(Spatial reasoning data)
###

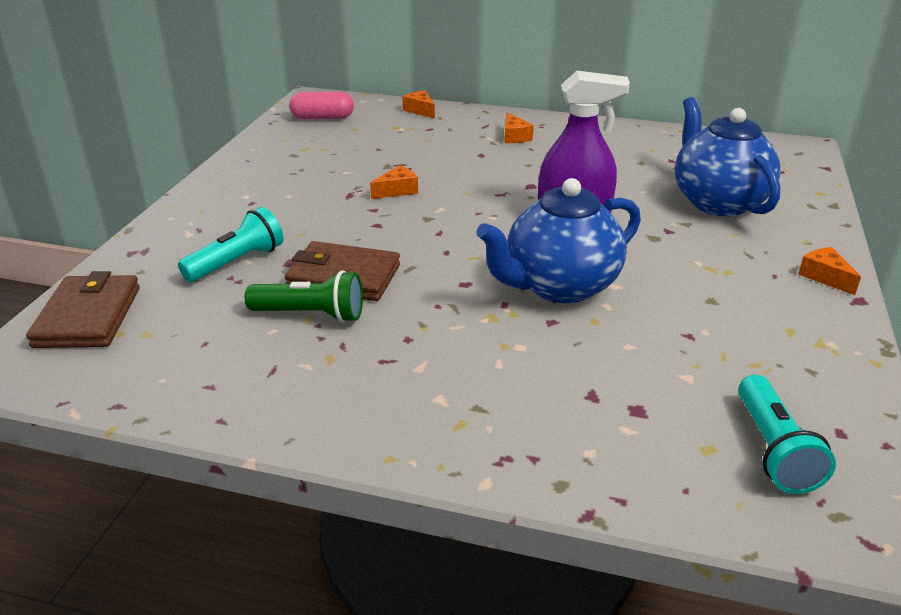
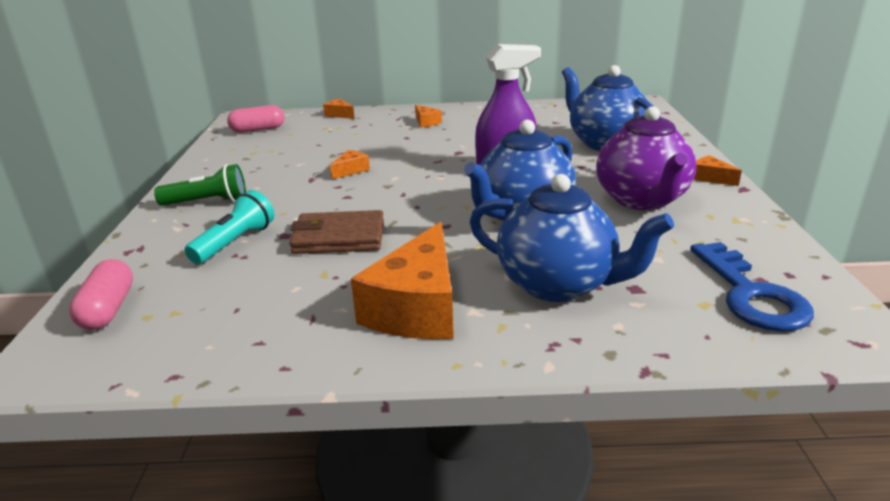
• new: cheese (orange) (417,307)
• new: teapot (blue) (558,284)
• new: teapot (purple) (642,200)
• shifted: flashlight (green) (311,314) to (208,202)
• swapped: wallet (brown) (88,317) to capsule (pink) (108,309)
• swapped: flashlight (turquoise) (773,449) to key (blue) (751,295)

###

▸ Directions
With the line containing "capsule (pink) (108,309)" as the first, output each line through the final line of the entries above, exactly.

▸ Worked solution
• swapped: wallet (brown) (88,317) to capsule (pink) (108,309)
• swapped: flashlight (turquoise) (773,449) to key (blue) (751,295)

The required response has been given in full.